Reproduce the listing below in full, changing every "pink star" to "magenta star" and keeping everything else the same.

-- start of EXTRACTED MATERIAL --

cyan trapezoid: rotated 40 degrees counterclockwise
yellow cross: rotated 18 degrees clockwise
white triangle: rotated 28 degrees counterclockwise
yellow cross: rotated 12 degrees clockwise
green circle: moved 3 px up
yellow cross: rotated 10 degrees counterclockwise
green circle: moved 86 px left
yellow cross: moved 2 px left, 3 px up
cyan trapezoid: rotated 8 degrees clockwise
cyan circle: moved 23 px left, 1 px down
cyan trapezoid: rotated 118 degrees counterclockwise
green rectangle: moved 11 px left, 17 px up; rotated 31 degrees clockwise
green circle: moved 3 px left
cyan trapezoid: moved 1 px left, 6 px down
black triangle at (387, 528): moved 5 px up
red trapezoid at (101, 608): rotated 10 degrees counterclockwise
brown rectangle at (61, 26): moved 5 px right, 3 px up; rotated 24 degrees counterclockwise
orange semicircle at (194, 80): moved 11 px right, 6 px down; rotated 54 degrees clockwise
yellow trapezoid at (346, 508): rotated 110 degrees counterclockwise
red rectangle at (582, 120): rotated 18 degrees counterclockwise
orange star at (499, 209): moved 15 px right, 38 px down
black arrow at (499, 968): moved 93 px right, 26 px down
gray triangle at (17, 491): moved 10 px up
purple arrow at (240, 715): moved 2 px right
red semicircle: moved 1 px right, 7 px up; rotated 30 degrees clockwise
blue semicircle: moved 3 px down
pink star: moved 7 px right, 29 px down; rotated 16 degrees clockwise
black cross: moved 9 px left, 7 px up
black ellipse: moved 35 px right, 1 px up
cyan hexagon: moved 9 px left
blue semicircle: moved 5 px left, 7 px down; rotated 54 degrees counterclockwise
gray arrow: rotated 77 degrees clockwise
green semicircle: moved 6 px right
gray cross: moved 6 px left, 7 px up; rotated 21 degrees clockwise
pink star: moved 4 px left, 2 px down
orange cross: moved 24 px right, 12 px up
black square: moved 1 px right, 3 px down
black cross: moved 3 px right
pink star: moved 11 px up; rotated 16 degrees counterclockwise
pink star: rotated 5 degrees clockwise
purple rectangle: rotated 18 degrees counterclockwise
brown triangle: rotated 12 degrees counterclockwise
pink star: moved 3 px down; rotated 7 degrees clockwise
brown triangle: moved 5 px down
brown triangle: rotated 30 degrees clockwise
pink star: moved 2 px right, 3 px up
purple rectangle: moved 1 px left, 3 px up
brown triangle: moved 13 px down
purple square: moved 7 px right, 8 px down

-- end of EXTRACTED MATERIAL --

▶ RESPONSE TO THE EXERCISE
cyan trapezoid: rotated 40 degrees counterclockwise
yellow cross: rotated 18 degrees clockwise
white triangle: rotated 28 degrees counterclockwise
yellow cross: rotated 12 degrees clockwise
green circle: moved 3 px up
yellow cross: rotated 10 degrees counterclockwise
green circle: moved 86 px left
yellow cross: moved 2 px left, 3 px up
cyan trapezoid: rotated 8 degrees clockwise
cyan circle: moved 23 px left, 1 px down
cyan trapezoid: rotated 118 degrees counterclockwise
green rectangle: moved 11 px left, 17 px up; rotated 31 degrees clockwise
green circle: moved 3 px left
cyan trapezoid: moved 1 px left, 6 px down
black triangle at (387, 528): moved 5 px up
red trapezoid at (101, 608): rotated 10 degrees counterclockwise
brown rectangle at (61, 26): moved 5 px right, 3 px up; rotated 24 degrees counterclockwise
orange semicircle at (194, 80): moved 11 px right, 6 px down; rotated 54 degrees clockwise
yellow trapezoid at (346, 508): rotated 110 degrees counterclockwise
red rectangle at (582, 120): rotated 18 degrees counterclockwise
orange star at (499, 209): moved 15 px right, 38 px down
black arrow at (499, 968): moved 93 px right, 26 px down
gray triangle at (17, 491): moved 10 px up
purple arrow at (240, 715): moved 2 px right
red semicircle: moved 1 px right, 7 px up; rotated 30 degrees clockwise
blue semicircle: moved 3 px down
magenta star: moved 7 px right, 29 px down; rotated 16 degrees clockwise
black cross: moved 9 px left, 7 px up
black ellipse: moved 35 px right, 1 px up
cyan hexagon: moved 9 px left
blue semicircle: moved 5 px left, 7 px down; rotated 54 degrees counterclockwise
gray arrow: rotated 77 degrees clockwise
green semicircle: moved 6 px right
gray cross: moved 6 px left, 7 px up; rotated 21 degrees clockwise
magenta star: moved 4 px left, 2 px down
orange cross: moved 24 px right, 12 px up
black square: moved 1 px right, 3 px down
black cross: moved 3 px right
magenta star: moved 11 px up; rotated 16 degrees counterclockwise
magenta star: rotated 5 degrees clockwise
purple rectangle: rotated 18 degrees counterclockwise
brown triangle: rotated 12 degrees counterclockwise
magenta star: moved 3 px down; rotated 7 degrees clockwise
brown triangle: moved 5 px down
brown triangle: rotated 30 degrees clockwise
magenta star: moved 2 px right, 3 px up
purple rectangle: moved 1 px left, 3 px up
brown triangle: moved 13 px down
purple square: moved 7 px right, 8 px down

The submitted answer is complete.